#### DESCRIPTION OF THE TASK
Copy out each line below verbatim, skipping any picture.

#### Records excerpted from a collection
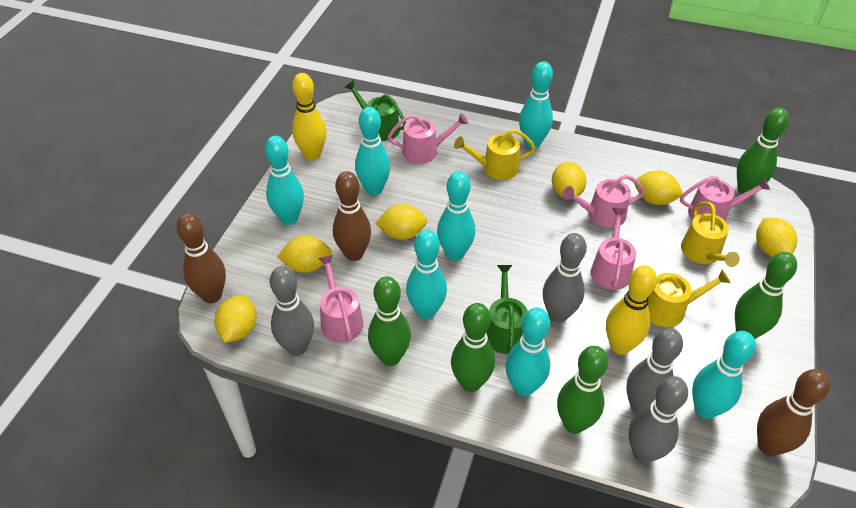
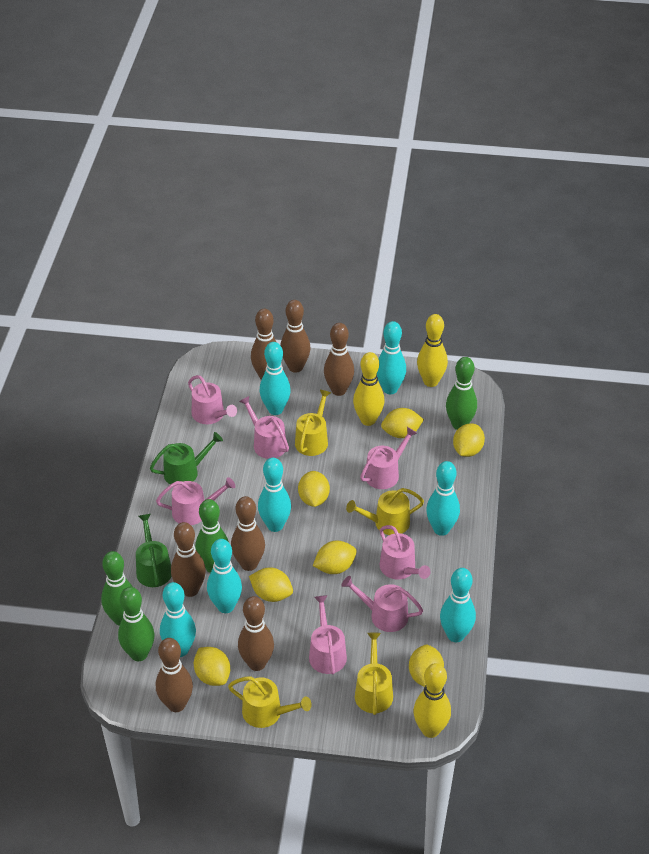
brown bowling pin: 3 -> 7
green bowling pin: 5 -> 4
grey bowling pin: 4 -> 0
pink watering can: 5 -> 7
yellow bowling pin: 2 -> 3
yellow lemon: 6 -> 7
yellow watering can: 3 -> 4

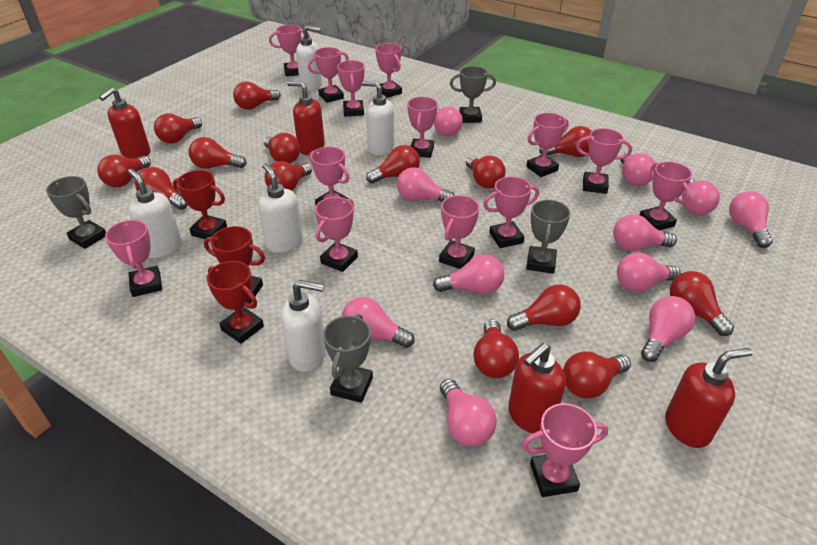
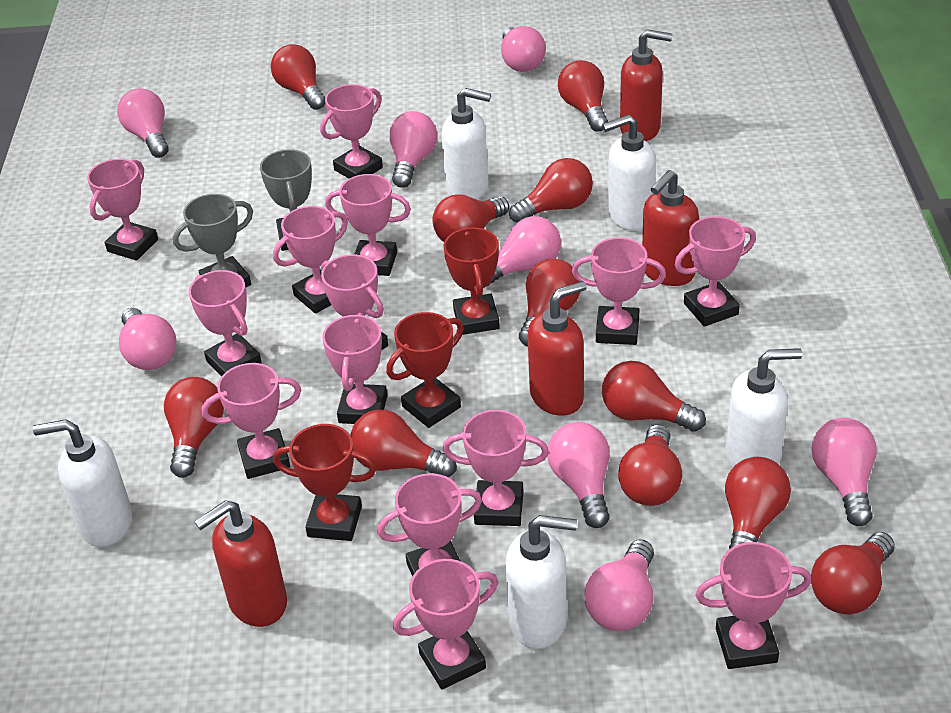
grey trophy: 4 -> 2
pink light bulb: 11 -> 8
red light bulb: 14 -> 11

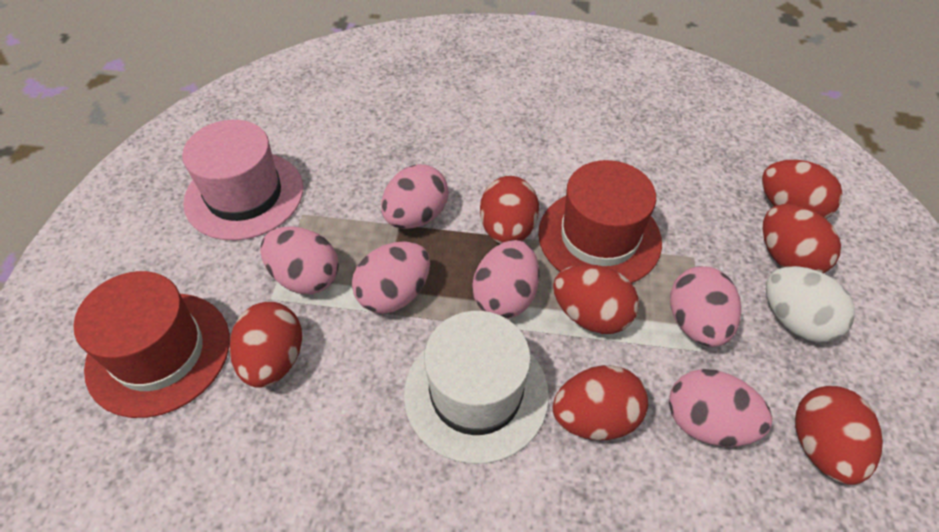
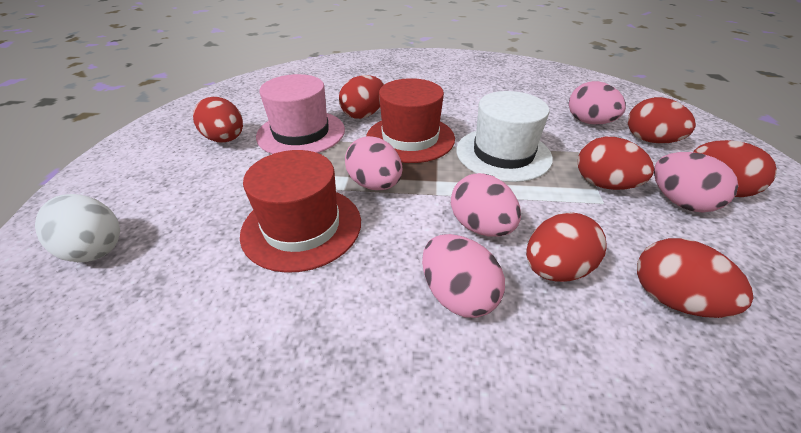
pink egg: 6 -> 5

#### SOLUTION TO THE EXERCISE
brown bowling pin: 3 -> 7
green bowling pin: 5 -> 4
grey bowling pin: 4 -> 0
pink watering can: 5 -> 7
yellow bowling pin: 2 -> 3
yellow lemon: 6 -> 7
yellow watering can: 3 -> 4

grey trophy: 4 -> 2
pink light bulb: 11 -> 8
red light bulb: 14 -> 11

pink egg: 6 -> 5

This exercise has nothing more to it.